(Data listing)

** BEGIN **

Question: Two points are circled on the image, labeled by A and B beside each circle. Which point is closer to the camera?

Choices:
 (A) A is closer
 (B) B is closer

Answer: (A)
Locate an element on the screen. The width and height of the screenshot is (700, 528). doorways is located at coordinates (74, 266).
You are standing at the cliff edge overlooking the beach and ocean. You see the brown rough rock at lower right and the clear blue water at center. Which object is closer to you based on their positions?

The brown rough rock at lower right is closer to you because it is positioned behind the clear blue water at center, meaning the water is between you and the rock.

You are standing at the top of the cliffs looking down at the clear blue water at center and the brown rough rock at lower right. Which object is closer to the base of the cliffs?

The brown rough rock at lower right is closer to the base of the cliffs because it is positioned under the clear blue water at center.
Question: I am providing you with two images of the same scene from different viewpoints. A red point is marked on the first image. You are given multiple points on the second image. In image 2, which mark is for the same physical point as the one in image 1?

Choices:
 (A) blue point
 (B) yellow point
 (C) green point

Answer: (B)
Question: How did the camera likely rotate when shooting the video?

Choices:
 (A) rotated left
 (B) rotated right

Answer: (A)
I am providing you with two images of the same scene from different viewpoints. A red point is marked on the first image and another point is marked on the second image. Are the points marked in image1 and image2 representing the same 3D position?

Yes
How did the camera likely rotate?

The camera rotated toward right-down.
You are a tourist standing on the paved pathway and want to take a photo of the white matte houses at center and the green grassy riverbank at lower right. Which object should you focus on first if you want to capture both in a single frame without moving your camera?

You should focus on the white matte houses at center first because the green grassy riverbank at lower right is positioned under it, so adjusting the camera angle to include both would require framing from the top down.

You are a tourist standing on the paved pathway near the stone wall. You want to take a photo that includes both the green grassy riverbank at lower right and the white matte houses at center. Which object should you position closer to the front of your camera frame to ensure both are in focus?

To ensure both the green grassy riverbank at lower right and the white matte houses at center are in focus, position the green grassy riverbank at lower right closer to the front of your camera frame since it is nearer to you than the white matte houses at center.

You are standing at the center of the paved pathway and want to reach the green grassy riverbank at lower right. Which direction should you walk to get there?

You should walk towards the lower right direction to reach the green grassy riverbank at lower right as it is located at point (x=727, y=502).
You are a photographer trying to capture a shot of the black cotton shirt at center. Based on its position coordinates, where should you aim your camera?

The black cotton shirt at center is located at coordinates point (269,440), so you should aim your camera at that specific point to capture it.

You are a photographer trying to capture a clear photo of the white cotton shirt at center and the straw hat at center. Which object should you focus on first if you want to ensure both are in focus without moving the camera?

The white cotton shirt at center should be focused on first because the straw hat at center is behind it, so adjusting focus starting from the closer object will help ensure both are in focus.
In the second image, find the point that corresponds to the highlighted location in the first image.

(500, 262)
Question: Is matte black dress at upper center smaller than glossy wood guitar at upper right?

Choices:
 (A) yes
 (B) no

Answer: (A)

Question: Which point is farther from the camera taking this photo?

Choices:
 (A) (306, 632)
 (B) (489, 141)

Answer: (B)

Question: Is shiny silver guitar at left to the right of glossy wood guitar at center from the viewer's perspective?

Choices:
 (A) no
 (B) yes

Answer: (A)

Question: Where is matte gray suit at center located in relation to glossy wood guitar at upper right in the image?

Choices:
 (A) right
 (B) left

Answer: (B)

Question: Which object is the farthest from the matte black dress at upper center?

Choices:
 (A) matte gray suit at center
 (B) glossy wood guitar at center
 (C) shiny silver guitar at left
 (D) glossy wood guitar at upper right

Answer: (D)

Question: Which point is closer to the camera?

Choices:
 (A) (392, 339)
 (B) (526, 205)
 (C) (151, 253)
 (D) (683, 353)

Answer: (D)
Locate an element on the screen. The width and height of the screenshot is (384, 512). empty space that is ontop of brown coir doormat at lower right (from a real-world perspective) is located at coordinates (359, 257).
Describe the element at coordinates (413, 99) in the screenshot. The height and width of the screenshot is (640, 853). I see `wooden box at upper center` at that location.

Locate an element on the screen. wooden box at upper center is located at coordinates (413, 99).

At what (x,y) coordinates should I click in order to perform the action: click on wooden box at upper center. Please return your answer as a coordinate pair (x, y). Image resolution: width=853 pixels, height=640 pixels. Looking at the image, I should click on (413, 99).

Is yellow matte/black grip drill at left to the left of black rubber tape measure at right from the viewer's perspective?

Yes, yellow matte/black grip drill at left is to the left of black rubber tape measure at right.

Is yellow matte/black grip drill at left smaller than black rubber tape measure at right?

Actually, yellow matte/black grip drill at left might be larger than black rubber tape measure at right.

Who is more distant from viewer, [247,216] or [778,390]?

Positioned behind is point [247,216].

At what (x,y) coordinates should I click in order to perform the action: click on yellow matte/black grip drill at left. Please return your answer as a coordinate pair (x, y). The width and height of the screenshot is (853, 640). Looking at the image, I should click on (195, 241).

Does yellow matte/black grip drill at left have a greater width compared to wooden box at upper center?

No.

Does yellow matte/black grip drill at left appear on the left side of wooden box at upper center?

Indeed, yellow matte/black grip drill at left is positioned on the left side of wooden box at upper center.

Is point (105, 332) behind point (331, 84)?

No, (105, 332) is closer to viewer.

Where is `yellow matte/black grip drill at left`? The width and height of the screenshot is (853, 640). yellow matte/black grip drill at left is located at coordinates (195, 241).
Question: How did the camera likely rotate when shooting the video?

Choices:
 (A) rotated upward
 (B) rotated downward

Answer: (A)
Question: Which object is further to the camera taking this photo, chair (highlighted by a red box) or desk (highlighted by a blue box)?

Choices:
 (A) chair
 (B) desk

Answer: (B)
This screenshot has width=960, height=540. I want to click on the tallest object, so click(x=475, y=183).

** END **

Task statement:
Please retype the lines of the material above, from the line with "Yes, yellow matte/black" to the line with "Is point (105, 332) behind point (331, 84)?", both included.

Result for this task:
Yes, yellow matte/black grip drill at left is to the left of black rubber tape measure at right.

Is yellow matte/black grip drill at left smaller than black rubber tape measure at right?

Actually, yellow matte/black grip drill at left might be larger than black rubber tape measure at right.

Who is more distant from viewer, [247,216] or [778,390]?

Positioned behind is point [247,216].

At what (x,y) coordinates should I click in order to perform the action: click on yellow matte/black grip drill at left. Please return your answer as a coordinate pair (x, y). The width and height of the screenshot is (853, 640). Looking at the image, I should click on (195, 241).

Does yellow matte/black grip drill at left have a greater width compared to wooden box at upper center?

No.

Does yellow matte/black grip drill at left appear on the left side of wooden box at upper center?

Indeed, yellow matte/black grip drill at left is positioned on the left side of wooden box at upper center.

Is point (105, 332) behind point (331, 84)?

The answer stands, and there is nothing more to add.